| What needs to be done |
Make an exact copy of all the entries below, with the pictures left out.

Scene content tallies
-- Opening Marker --

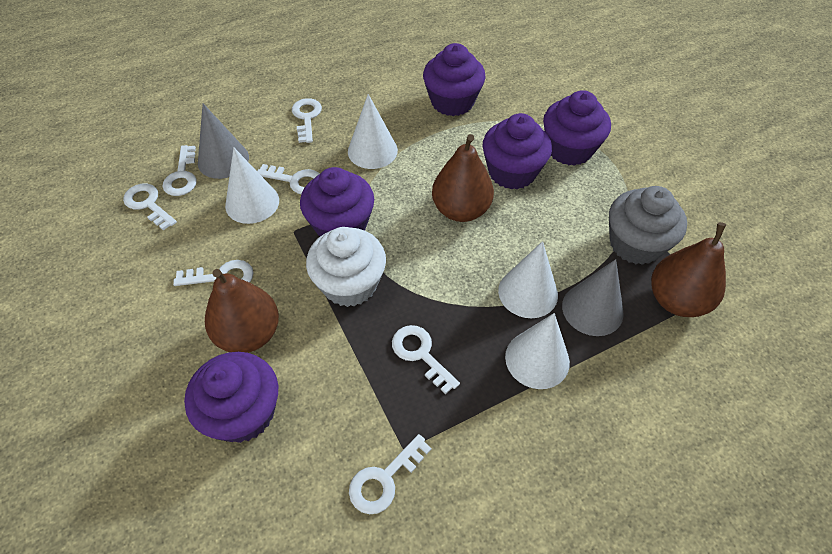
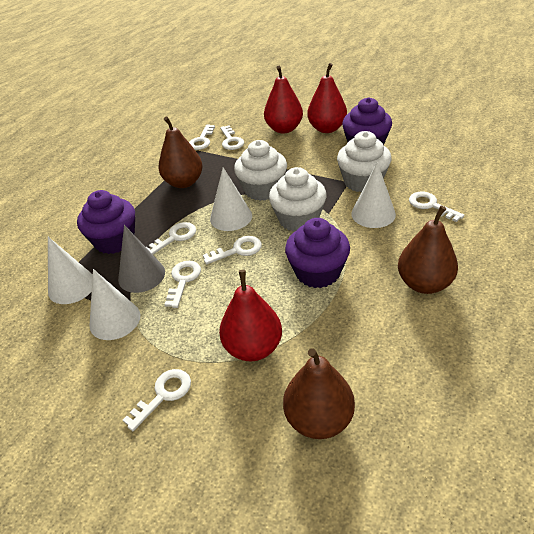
grey cone: [198,103,249,179] [562,259,624,336] = 2 -> [118,225,165,293] = 1
grey cupcake: [609,186,687,265] = 1 -> none = 0
purple cupcake: [184,352,278,443] [300,167,374,236] [423,43,486,116] [483,113,552,190] [543,90,611,166] = 5 -> [77,190,135,254] [285,218,350,288] [342,98,392,145] = 3
red pear: none = 0 -> [219,270,282,361] [264,66,303,134] [307,63,347,133] = 3
white cupcake: [306,227,386,307] = 1 -> [234,140,287,201] [269,167,327,231] [337,131,392,192] = 3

-- Closing Marker --

| Solution for this task |
grey cone: [198,103,249,179] [562,259,624,336] = 2 -> [118,225,165,293] = 1
grey cupcake: [609,186,687,265] = 1 -> none = 0
purple cupcake: [184,352,278,443] [300,167,374,236] [423,43,486,116] [483,113,552,190] [543,90,611,166] = 5 -> [77,190,135,254] [285,218,350,288] [342,98,392,145] = 3
red pear: none = 0 -> [219,270,282,361] [264,66,303,134] [307,63,347,133] = 3
white cupcake: [306,227,386,307] = 1 -> [234,140,287,201] [269,167,327,231] [337,131,392,192] = 3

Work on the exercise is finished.